(Material shown Opens)

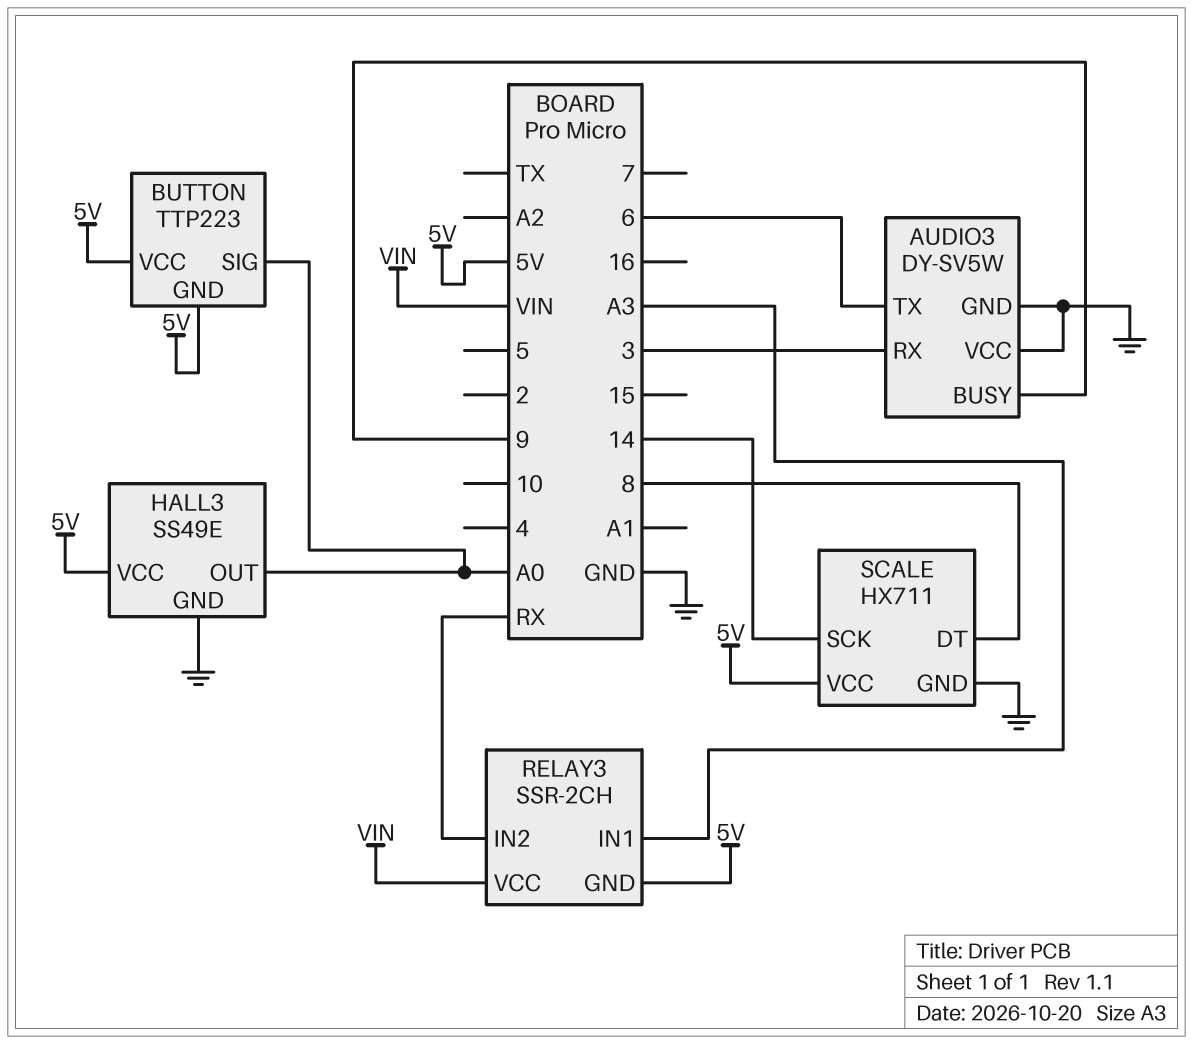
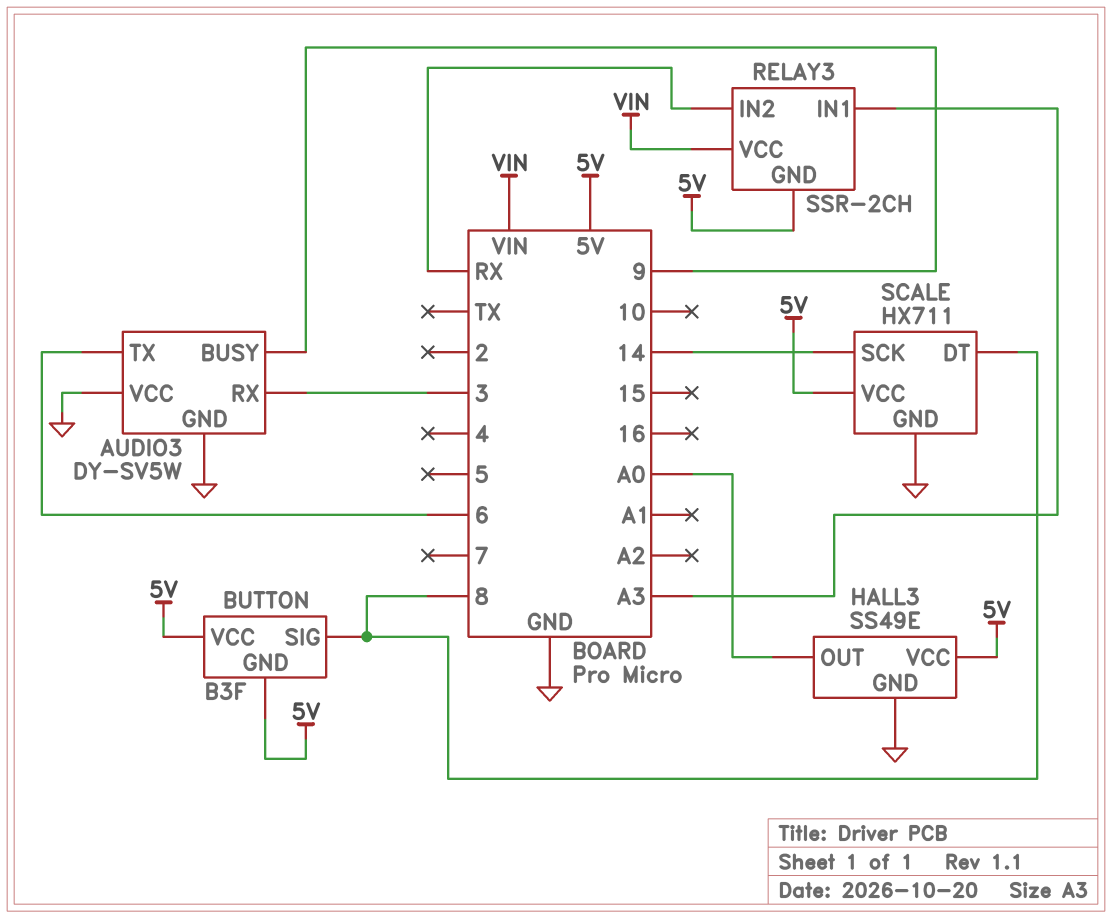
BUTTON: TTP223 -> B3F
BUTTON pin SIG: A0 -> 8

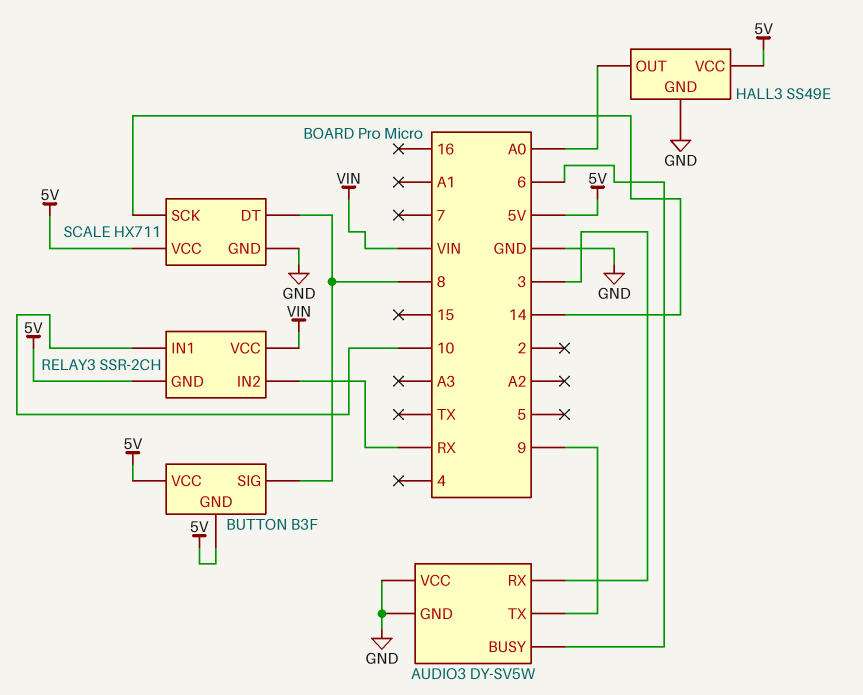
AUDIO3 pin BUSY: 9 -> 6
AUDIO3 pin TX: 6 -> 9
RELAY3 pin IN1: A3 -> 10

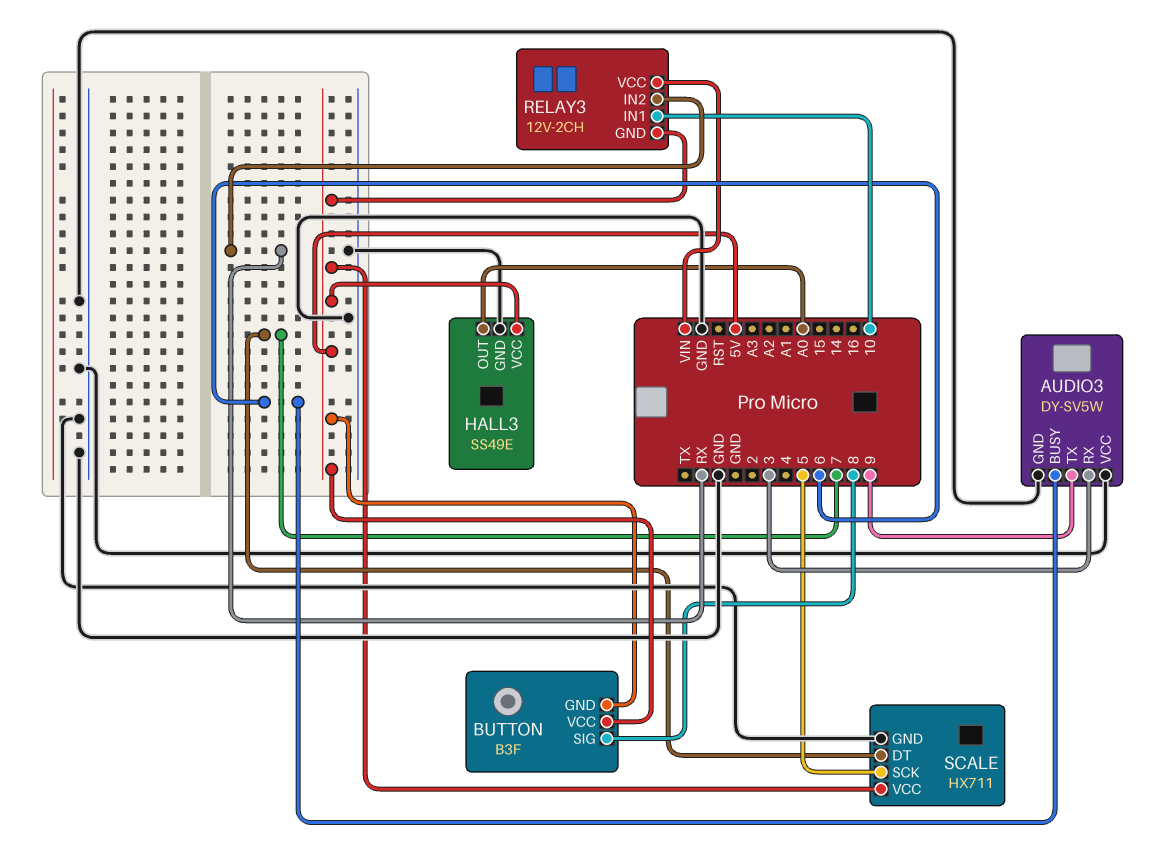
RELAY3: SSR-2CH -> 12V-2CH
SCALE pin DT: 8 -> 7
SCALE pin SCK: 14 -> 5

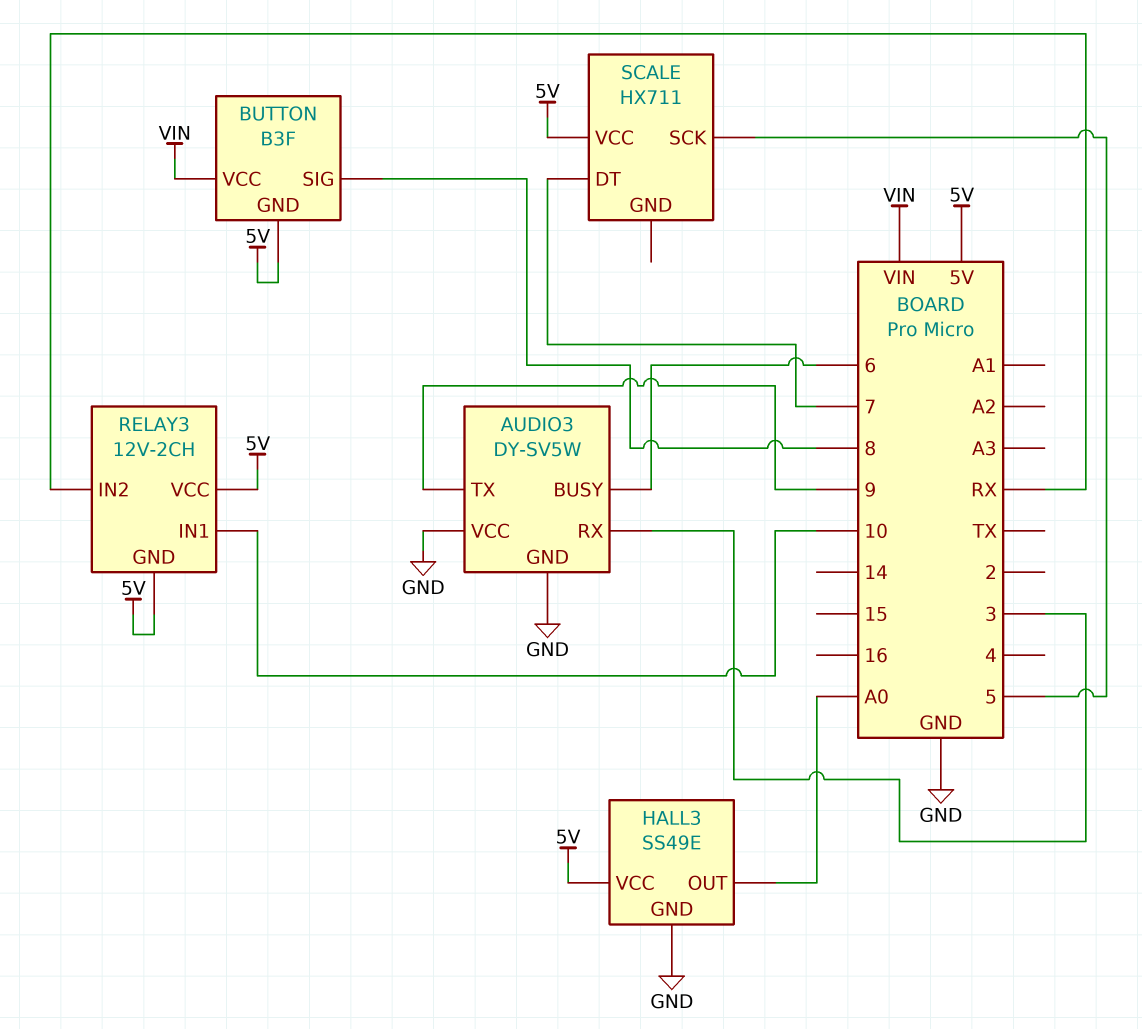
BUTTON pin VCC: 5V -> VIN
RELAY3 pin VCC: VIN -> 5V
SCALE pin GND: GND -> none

(Material shown Closes)
(Material shown Opens)

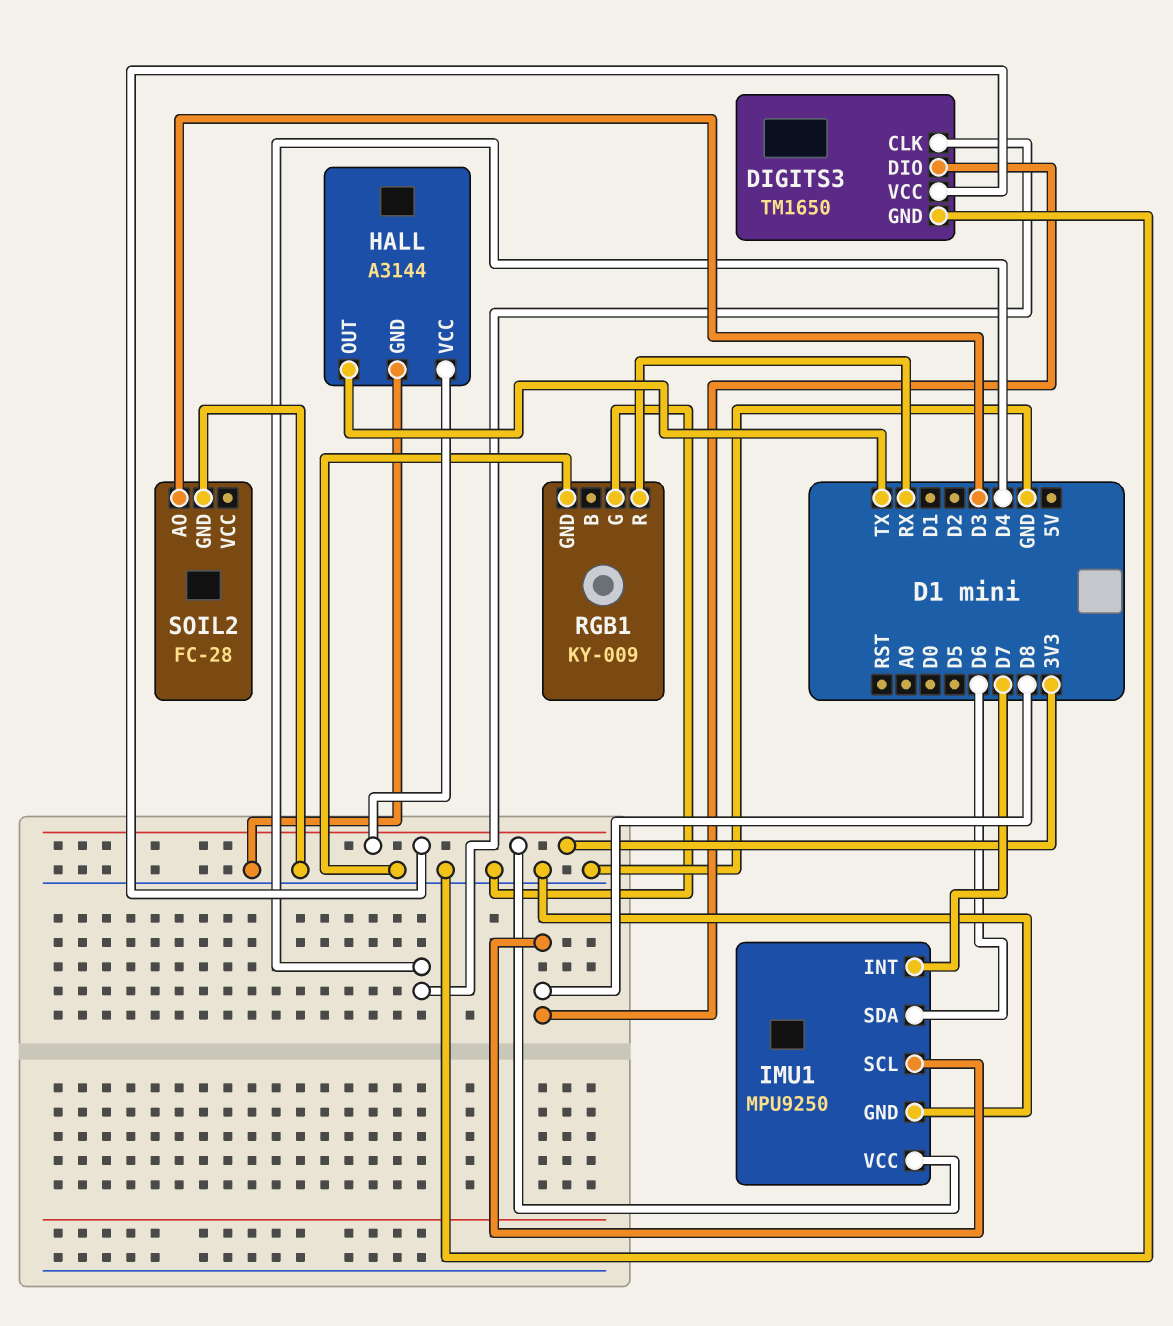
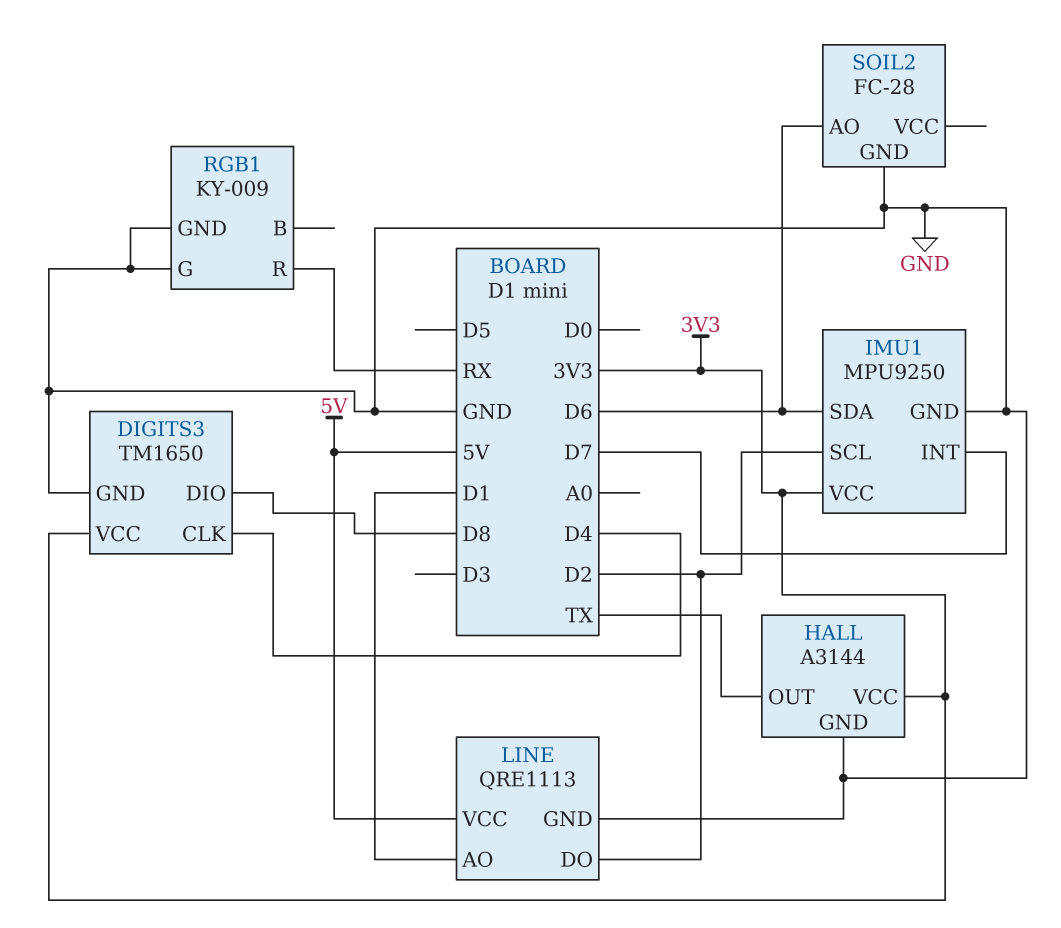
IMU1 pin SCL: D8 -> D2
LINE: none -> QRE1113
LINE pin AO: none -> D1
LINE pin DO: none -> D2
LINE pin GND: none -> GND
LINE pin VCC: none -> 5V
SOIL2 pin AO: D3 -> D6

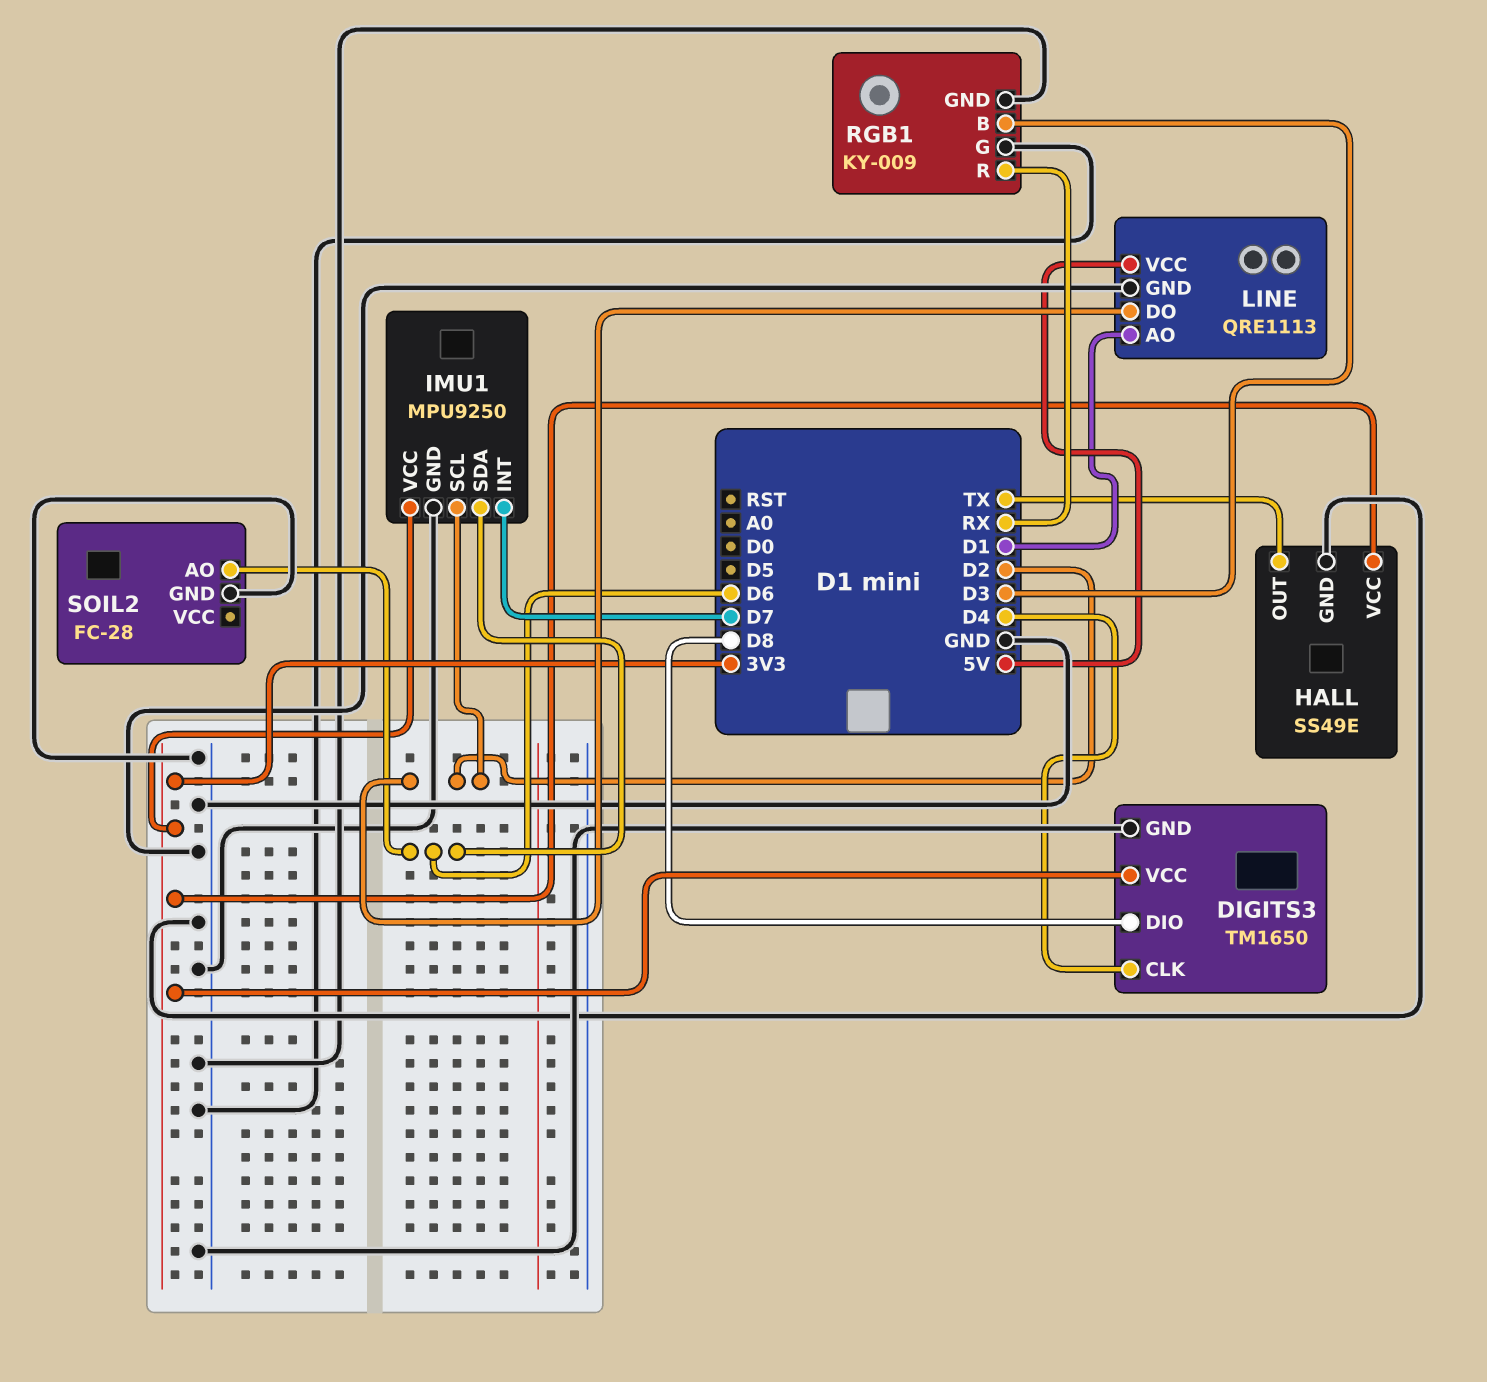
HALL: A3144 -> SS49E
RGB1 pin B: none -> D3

(Material shown Closes)

**What to work on**: Provide only the count of lines above in which the word "SCALE" occurs.

**Solution to this exercise**: 3